-- ENTRIES SHOWN follows --

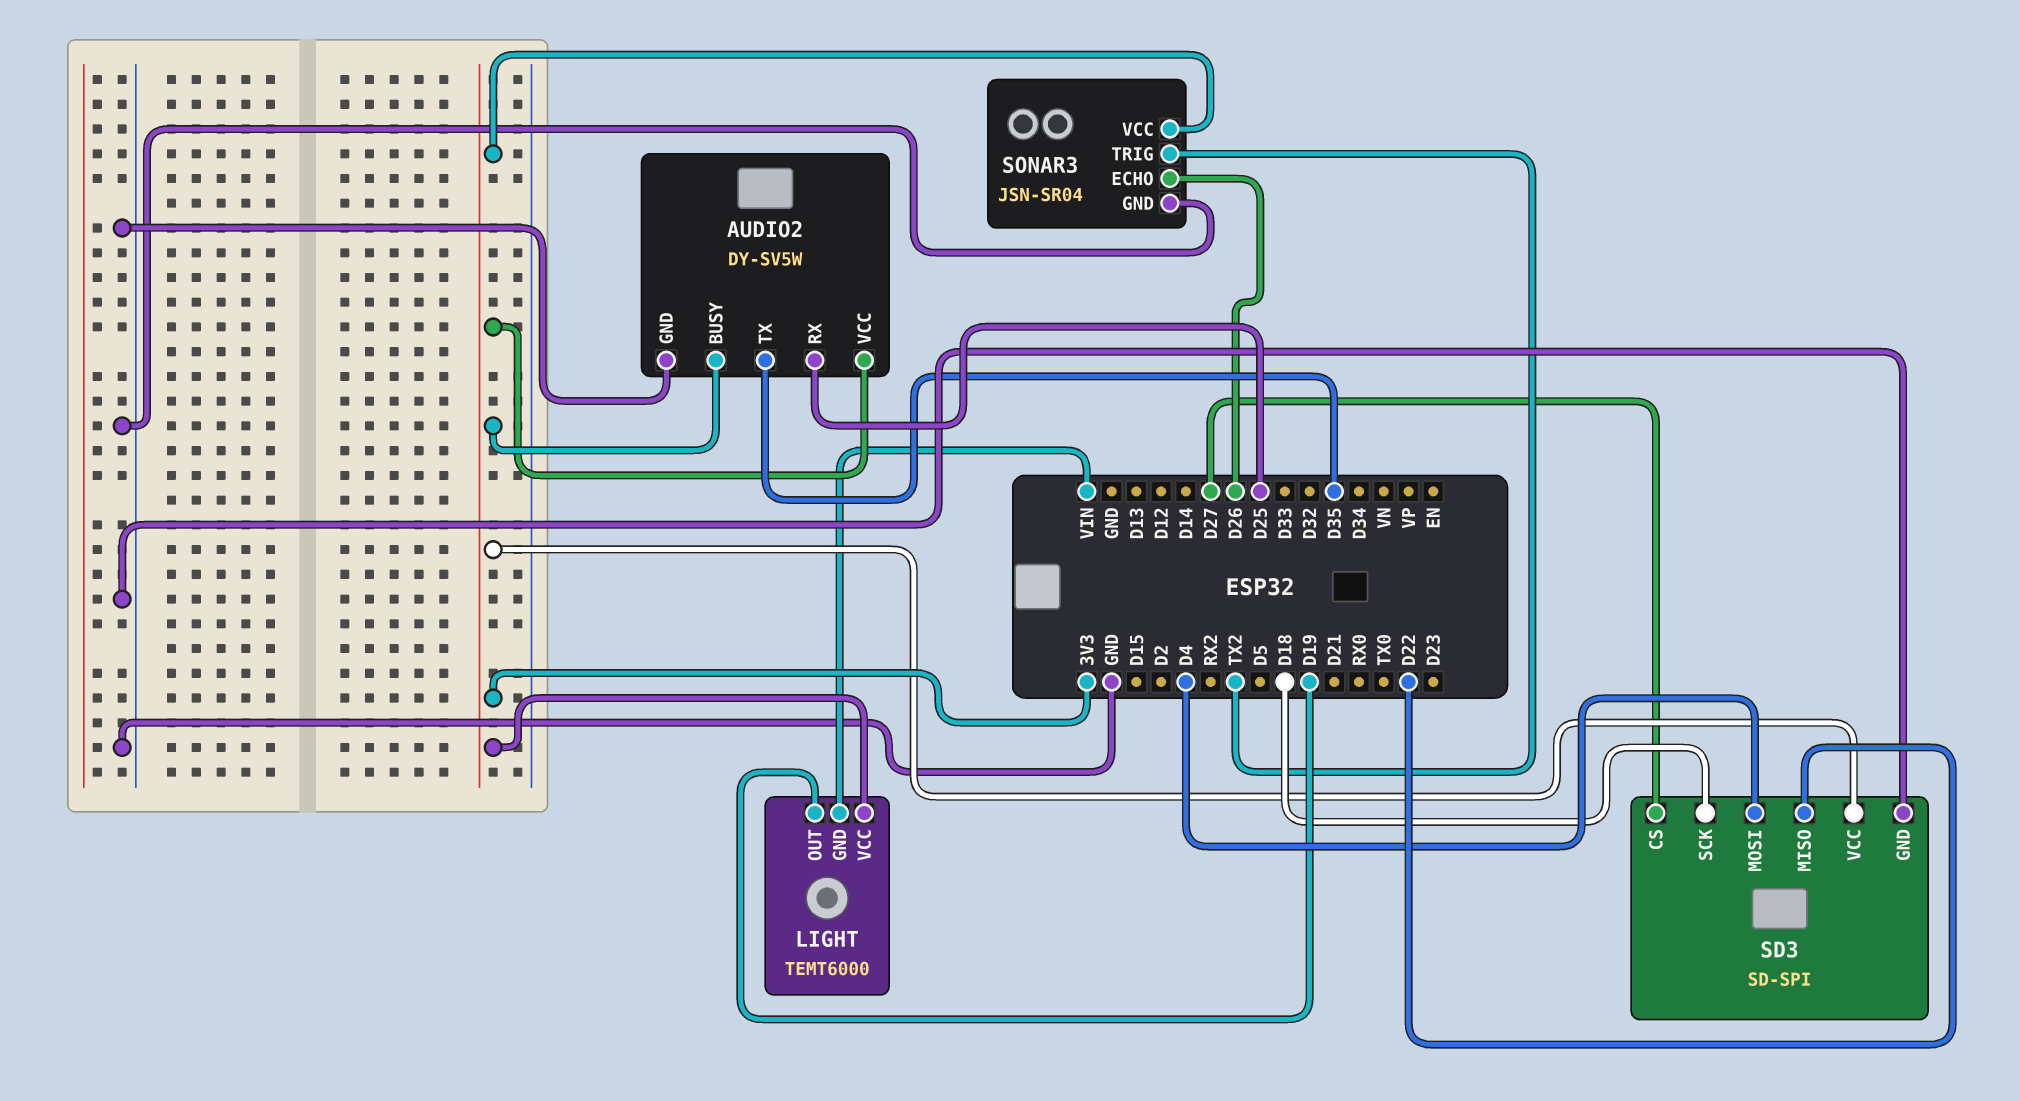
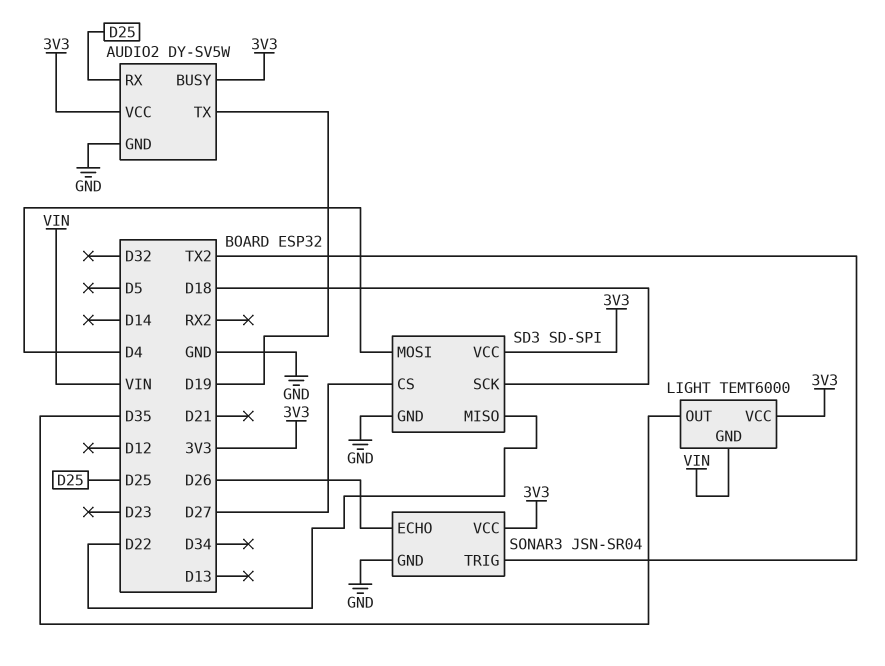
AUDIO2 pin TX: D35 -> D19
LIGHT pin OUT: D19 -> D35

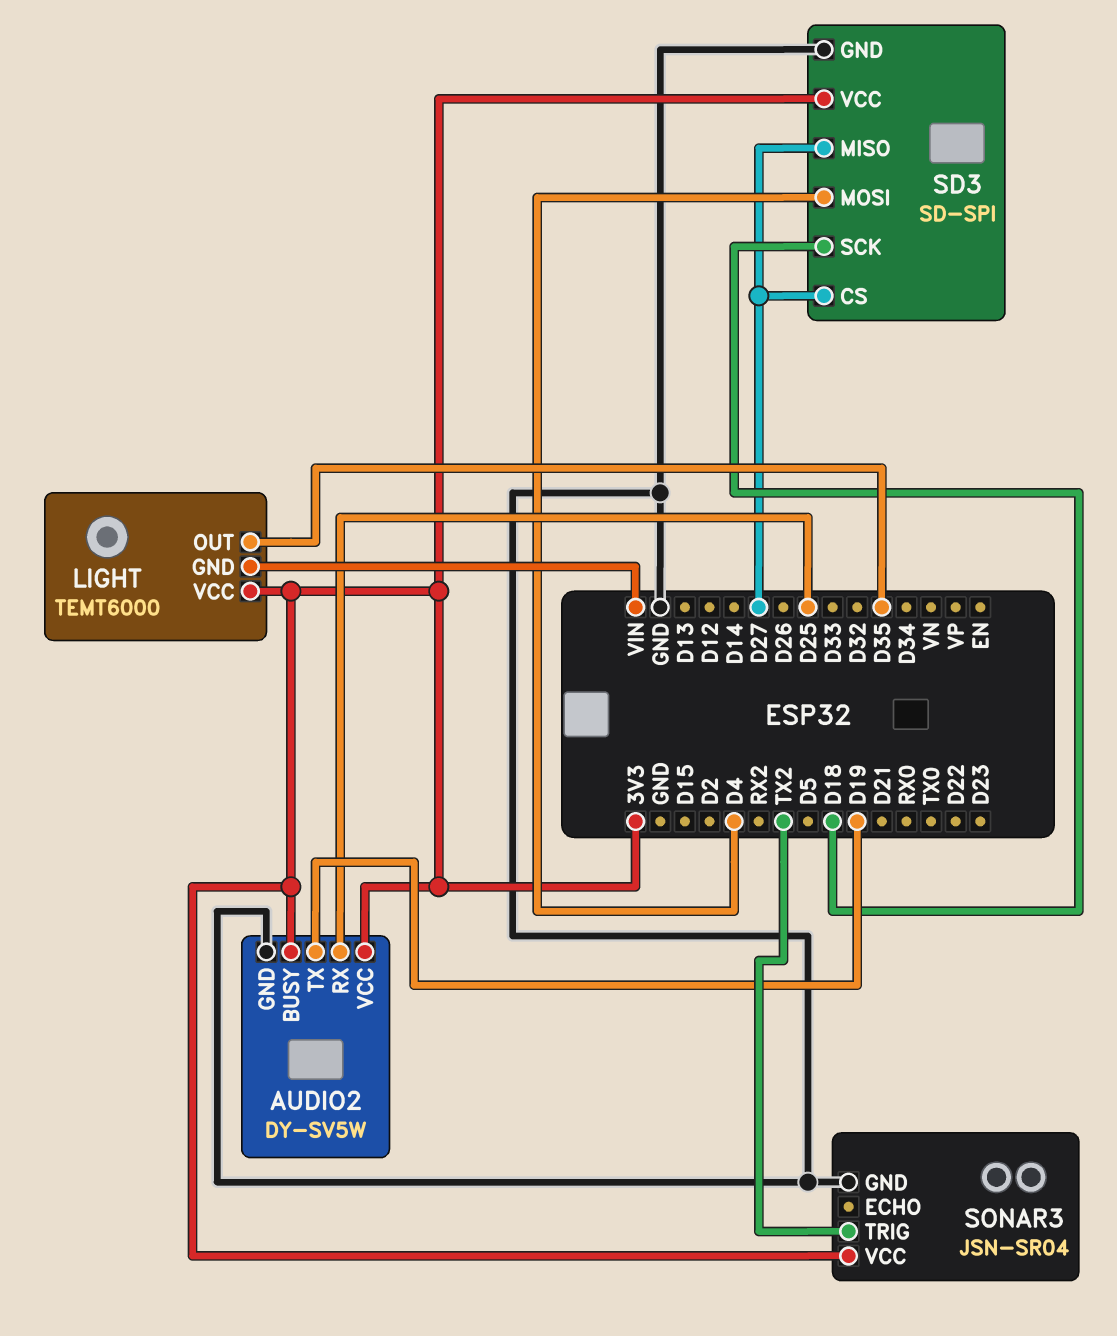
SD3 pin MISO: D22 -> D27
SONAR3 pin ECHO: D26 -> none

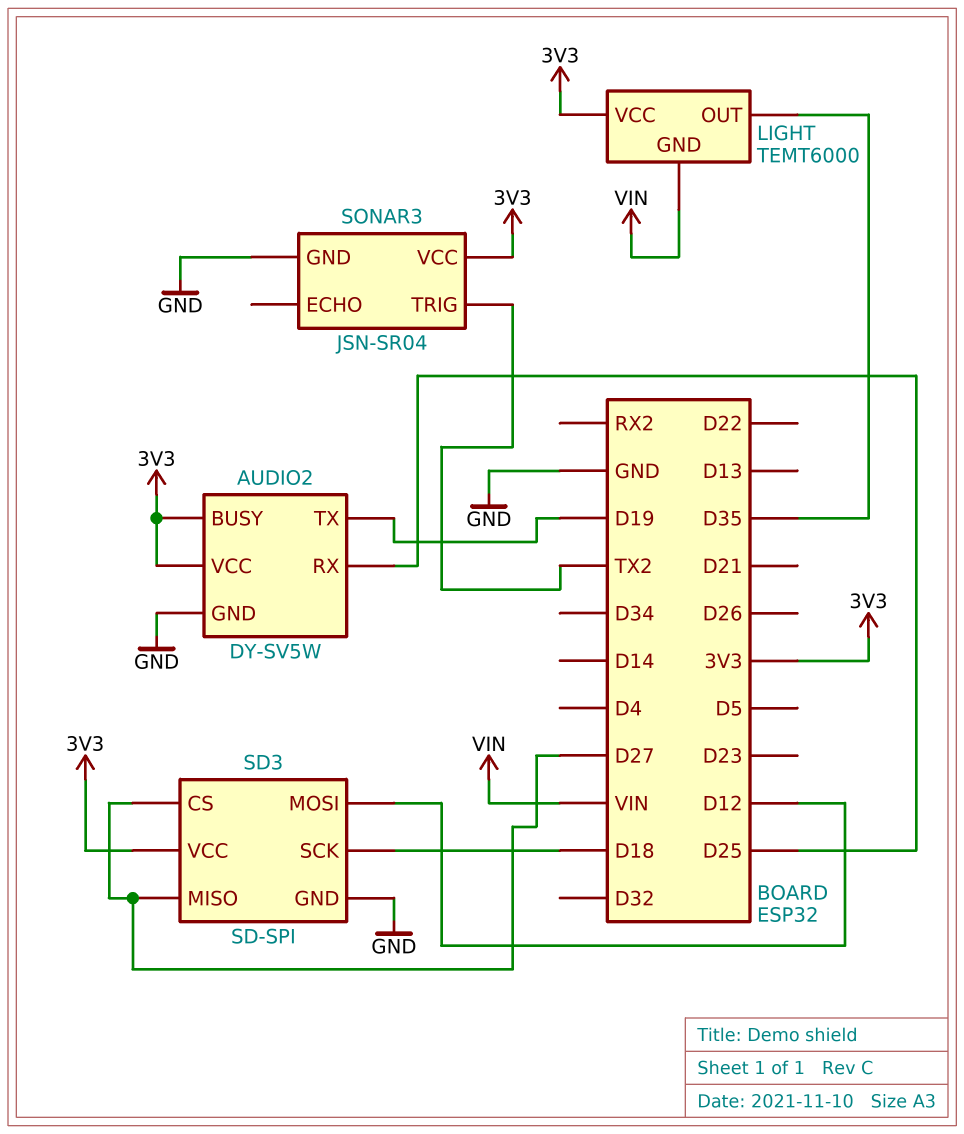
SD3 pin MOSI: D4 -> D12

-- ENTRIES SHOWN concluded --
-- ENTRIES SHOWN follows --

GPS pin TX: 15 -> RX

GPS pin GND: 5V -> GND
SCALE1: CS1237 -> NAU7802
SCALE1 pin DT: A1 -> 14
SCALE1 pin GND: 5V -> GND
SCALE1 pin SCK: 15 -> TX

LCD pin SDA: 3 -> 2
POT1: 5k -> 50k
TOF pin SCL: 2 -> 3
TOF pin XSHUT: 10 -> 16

-- ENTRIES SHOWN concluded --

Of the entries above, repeat exactly the lines between the line with "GPS pin TX: 15 -> RX" and the line with "TOF pin XSHUT: 10 -> 16", inclusive, and no others.

→ PROBLEM SOLUTION
GPS pin TX: 15 -> RX

GPS pin GND: 5V -> GND
SCALE1: CS1237 -> NAU7802
SCALE1 pin DT: A1 -> 14
SCALE1 pin GND: 5V -> GND
SCALE1 pin SCK: 15 -> TX

LCD pin SDA: 3 -> 2
POT1: 5k -> 50k
TOF pin SCL: 2 -> 3
TOF pin XSHUT: 10 -> 16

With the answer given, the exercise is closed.